Problem to solve>
Give the data again exactly, stopping after the "V1: AC 230V" line.

Stored records
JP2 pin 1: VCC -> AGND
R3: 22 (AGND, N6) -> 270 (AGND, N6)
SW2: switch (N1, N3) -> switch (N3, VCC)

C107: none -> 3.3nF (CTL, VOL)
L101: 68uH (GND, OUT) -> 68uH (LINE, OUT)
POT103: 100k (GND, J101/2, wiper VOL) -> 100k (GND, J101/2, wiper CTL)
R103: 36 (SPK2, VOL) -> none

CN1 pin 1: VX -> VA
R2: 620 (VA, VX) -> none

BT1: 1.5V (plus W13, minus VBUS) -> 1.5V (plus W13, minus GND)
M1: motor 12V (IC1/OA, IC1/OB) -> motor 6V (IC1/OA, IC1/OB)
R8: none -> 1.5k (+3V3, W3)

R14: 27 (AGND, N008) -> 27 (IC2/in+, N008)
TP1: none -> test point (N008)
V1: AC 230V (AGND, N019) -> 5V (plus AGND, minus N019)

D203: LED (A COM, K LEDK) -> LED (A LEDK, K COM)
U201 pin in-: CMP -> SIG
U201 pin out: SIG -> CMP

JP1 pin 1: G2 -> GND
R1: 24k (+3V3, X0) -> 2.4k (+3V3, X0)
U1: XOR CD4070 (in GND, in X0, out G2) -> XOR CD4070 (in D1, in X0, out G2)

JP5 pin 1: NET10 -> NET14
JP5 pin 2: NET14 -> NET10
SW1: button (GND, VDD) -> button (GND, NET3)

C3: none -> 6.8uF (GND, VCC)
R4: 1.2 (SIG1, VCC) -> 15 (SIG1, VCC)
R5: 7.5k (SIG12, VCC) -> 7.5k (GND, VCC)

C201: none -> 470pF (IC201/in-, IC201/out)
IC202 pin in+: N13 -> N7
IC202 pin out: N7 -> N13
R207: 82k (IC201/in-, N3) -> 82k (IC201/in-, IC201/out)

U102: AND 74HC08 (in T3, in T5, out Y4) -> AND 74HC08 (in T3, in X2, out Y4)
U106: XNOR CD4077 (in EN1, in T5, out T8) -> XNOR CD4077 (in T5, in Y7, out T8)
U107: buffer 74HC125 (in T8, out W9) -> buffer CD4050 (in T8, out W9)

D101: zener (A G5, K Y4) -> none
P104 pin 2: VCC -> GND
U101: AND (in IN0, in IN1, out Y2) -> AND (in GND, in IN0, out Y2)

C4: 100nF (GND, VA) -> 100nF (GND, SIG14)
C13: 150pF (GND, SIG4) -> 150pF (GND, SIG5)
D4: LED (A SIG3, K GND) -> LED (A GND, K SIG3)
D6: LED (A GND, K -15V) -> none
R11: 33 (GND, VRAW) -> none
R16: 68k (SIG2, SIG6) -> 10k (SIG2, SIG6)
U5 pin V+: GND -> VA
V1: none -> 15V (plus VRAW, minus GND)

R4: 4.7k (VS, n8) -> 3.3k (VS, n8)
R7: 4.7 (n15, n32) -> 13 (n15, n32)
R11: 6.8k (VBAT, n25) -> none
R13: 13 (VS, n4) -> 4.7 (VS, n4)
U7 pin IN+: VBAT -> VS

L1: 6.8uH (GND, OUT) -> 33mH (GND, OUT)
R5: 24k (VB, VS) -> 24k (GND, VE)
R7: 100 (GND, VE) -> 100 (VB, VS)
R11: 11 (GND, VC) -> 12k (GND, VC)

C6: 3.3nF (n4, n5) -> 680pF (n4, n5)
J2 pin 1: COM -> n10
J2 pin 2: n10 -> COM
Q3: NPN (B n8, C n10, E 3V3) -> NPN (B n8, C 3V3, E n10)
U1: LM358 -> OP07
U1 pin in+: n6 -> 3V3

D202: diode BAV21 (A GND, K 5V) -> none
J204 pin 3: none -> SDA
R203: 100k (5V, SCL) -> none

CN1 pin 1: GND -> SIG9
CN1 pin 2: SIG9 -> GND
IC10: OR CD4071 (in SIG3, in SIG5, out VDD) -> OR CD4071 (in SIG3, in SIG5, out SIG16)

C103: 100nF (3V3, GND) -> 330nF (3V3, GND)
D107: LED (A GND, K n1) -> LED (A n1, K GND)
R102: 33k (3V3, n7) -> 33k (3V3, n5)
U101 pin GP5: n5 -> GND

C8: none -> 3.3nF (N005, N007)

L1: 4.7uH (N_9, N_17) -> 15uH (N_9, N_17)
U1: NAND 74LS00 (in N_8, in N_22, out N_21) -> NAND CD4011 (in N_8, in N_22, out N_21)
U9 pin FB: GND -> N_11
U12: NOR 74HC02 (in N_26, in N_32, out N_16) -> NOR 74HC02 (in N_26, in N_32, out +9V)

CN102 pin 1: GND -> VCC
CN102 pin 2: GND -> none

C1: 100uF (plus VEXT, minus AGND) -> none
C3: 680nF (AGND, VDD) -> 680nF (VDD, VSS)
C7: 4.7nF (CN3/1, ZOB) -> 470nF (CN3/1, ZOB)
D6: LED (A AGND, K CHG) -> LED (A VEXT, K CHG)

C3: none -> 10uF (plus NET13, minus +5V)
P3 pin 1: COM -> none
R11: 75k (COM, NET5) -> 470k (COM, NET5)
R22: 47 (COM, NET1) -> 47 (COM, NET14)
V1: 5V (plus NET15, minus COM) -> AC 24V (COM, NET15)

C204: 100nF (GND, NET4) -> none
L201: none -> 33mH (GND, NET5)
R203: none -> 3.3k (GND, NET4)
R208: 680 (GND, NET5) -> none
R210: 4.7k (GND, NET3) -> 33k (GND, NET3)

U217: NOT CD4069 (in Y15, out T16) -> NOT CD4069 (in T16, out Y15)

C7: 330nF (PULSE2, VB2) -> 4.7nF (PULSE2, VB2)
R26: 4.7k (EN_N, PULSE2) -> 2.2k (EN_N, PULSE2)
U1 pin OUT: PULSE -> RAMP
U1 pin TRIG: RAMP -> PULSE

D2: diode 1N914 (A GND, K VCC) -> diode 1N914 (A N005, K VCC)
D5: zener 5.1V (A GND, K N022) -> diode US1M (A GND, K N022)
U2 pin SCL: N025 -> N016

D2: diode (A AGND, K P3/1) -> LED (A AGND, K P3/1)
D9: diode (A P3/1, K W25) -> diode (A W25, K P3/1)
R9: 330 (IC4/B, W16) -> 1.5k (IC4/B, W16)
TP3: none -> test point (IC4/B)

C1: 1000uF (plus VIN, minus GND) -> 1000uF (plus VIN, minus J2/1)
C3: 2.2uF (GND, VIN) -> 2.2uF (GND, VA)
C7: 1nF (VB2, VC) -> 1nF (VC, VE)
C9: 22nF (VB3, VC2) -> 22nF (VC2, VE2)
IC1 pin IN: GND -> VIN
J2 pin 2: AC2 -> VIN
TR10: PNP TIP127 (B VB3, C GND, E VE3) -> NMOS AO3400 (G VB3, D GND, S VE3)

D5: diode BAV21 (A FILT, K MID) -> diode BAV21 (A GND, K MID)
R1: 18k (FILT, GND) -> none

Response below>
JP2 pin 1: VCC -> AGND
R3: 22 (AGND, N6) -> 270 (AGND, N6)
SW2: switch (N1, N3) -> switch (N3, VCC)

C107: none -> 3.3nF (CTL, VOL)
L101: 68uH (GND, OUT) -> 68uH (LINE, OUT)
POT103: 100k (GND, J101/2, wiper VOL) -> 100k (GND, J101/2, wiper CTL)
R103: 36 (SPK2, VOL) -> none

CN1 pin 1: VX -> VA
R2: 620 (VA, VX) -> none

BT1: 1.5V (plus W13, minus VBUS) -> 1.5V (plus W13, minus GND)
M1: motor 12V (IC1/OA, IC1/OB) -> motor 6V (IC1/OA, IC1/OB)
R8: none -> 1.5k (+3V3, W3)

R14: 27 (AGND, N008) -> 27 (IC2/in+, N008)
TP1: none -> test point (N008)
V1: AC 230V (AGND, N019) -> 5V (plus AGND, minus N019)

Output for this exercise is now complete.